**Supplied records**:
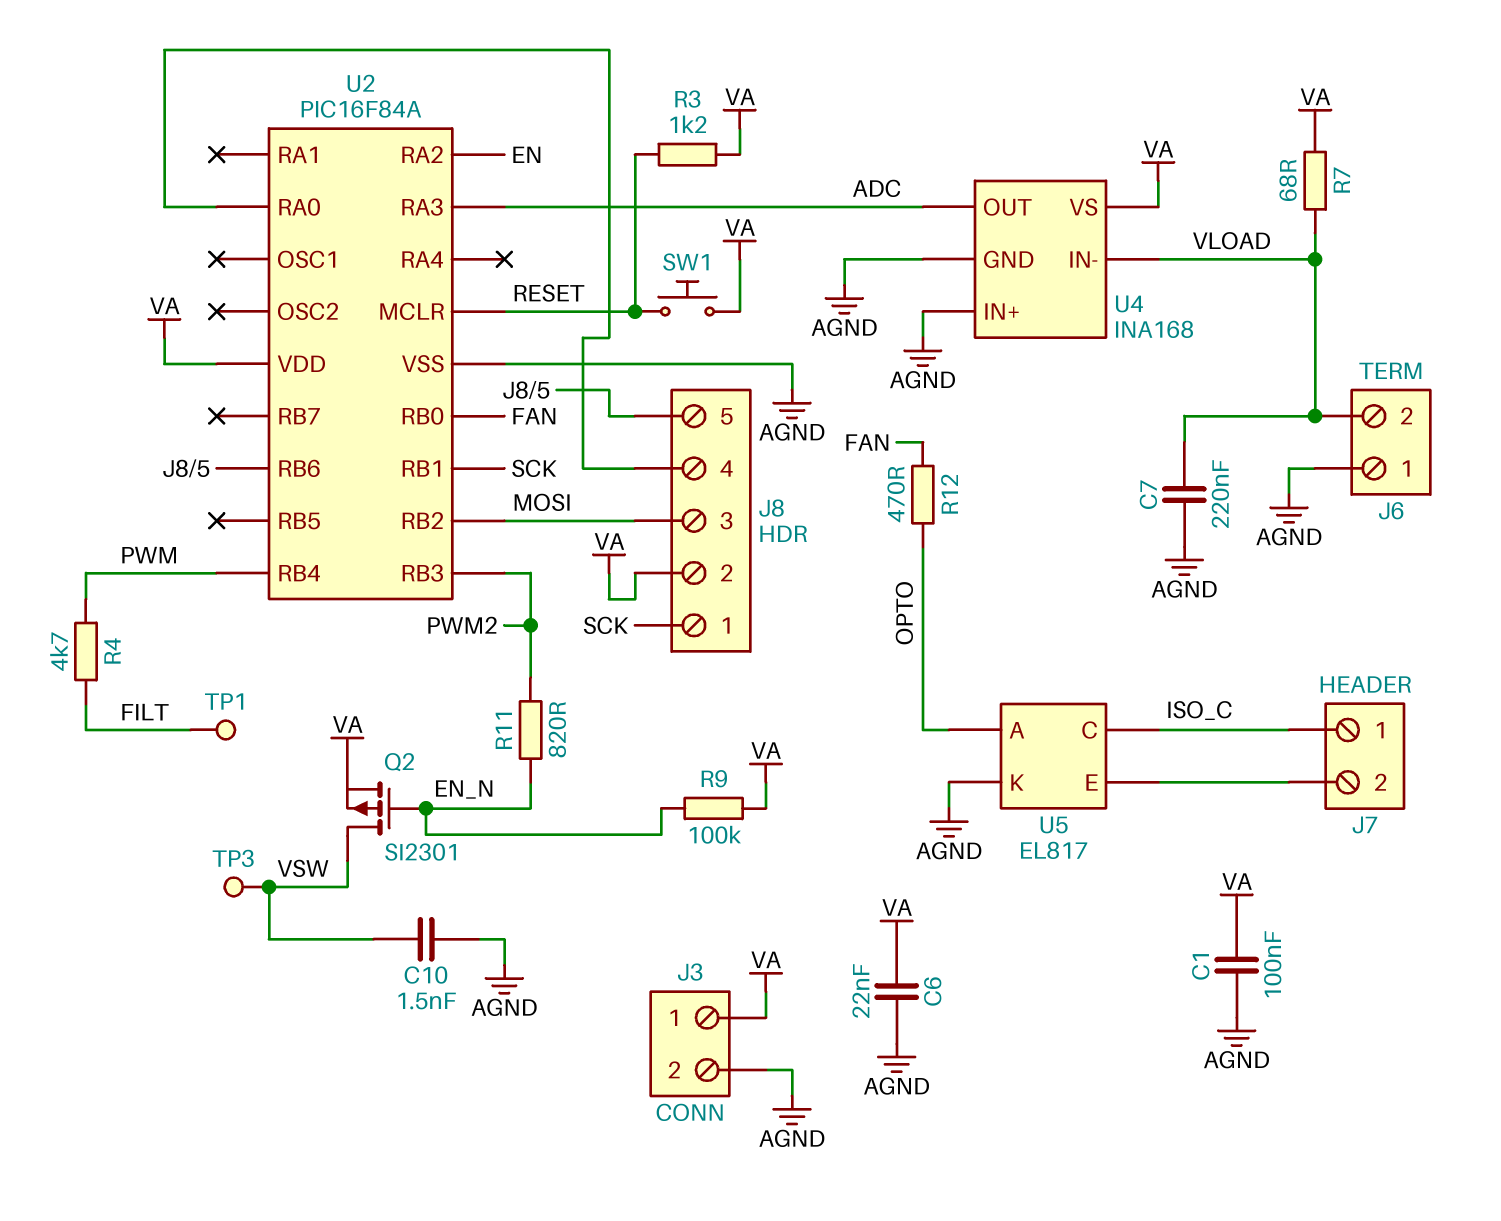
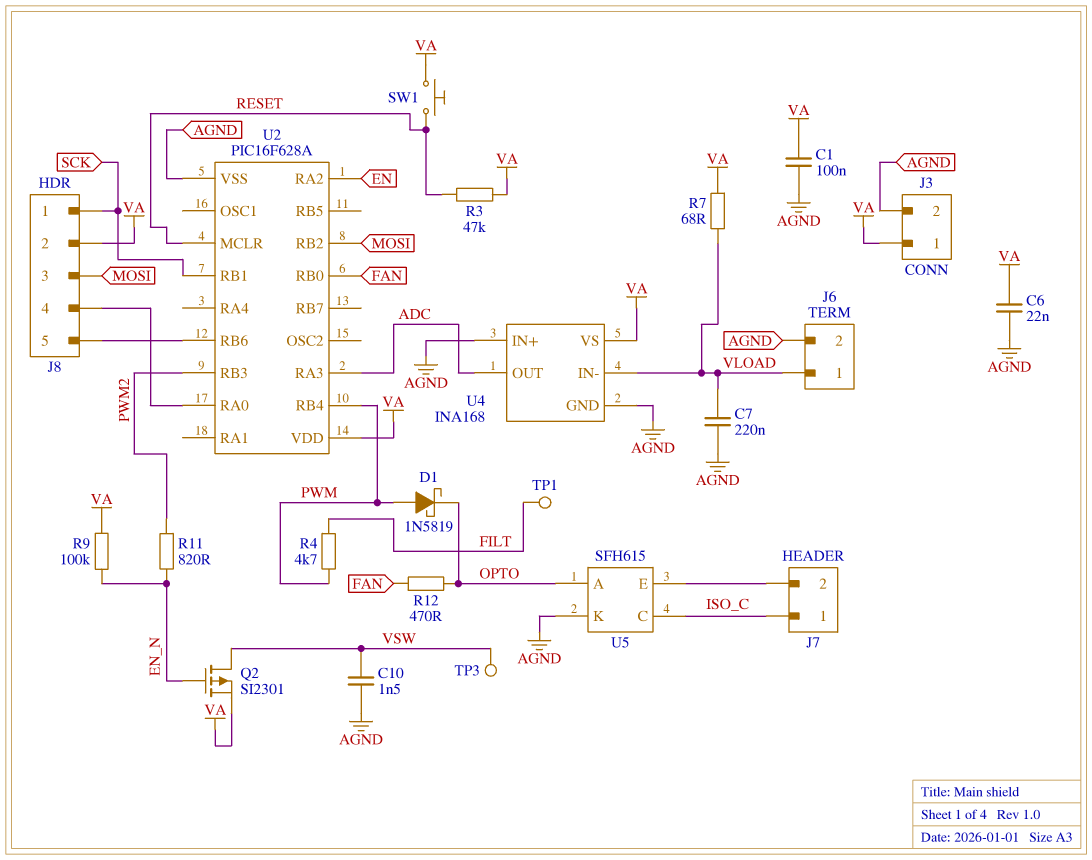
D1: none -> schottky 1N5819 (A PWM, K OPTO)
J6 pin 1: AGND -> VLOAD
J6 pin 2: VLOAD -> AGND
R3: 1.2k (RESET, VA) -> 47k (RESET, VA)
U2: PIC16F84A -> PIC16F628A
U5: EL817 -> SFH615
* * *
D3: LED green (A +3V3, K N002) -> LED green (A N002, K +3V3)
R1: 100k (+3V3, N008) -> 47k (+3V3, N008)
...
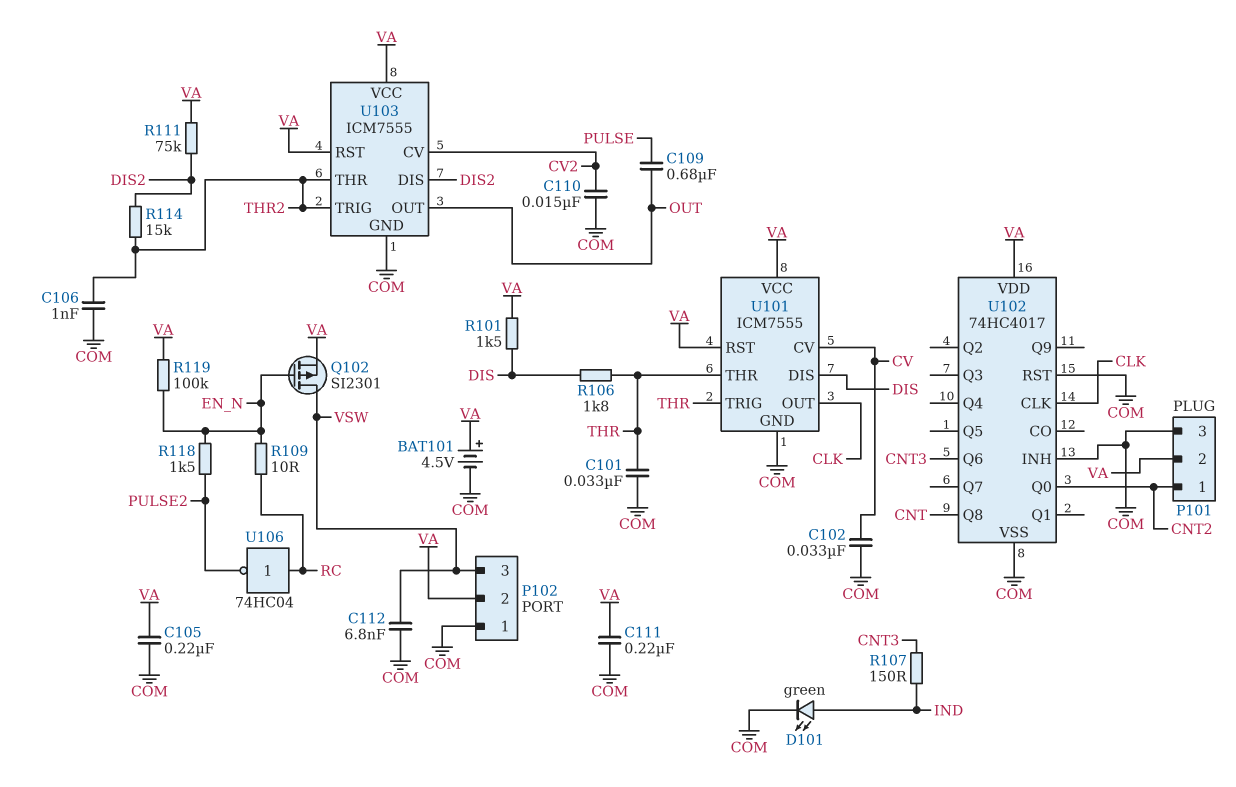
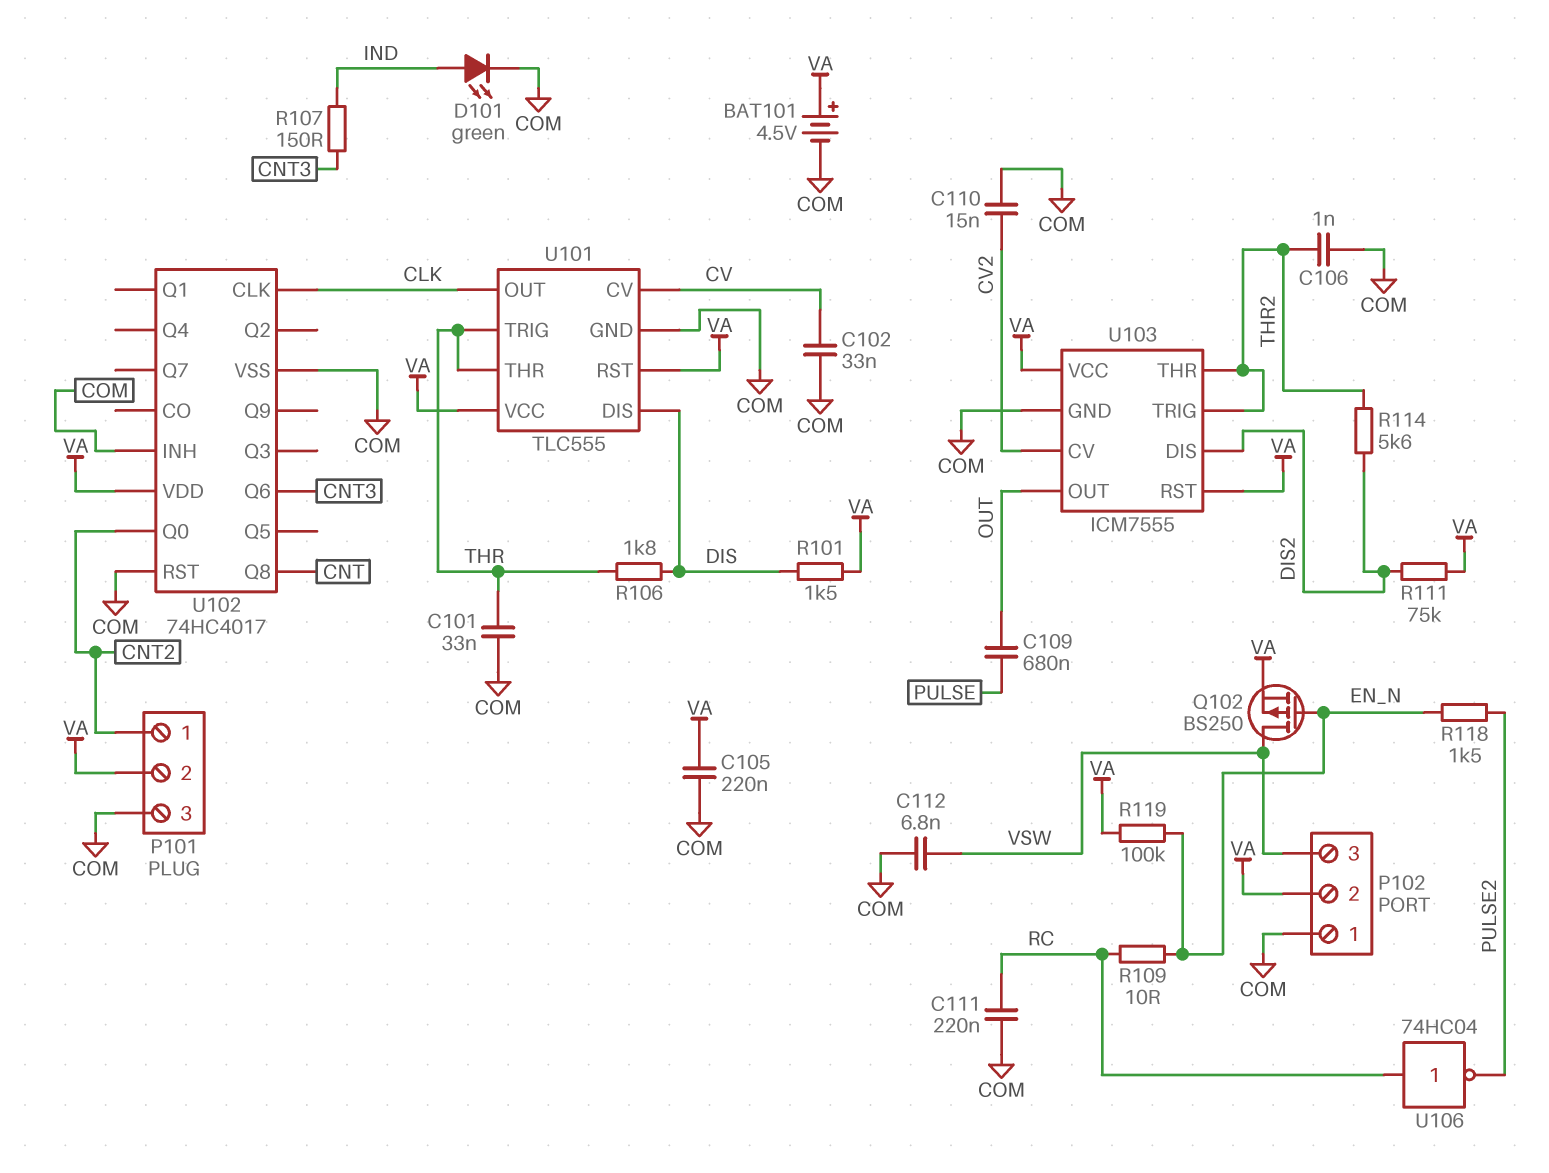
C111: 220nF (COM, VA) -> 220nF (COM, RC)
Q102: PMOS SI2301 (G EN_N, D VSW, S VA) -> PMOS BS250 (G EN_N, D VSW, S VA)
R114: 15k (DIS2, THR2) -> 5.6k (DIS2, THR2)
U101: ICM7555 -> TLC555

**Your instructions**: Copy each line of the listing above that includes the word "VLOAD".

**Result of the task**:
J6 pin 1: AGND -> VLOAD
J6 pin 2: VLOAD -> AGND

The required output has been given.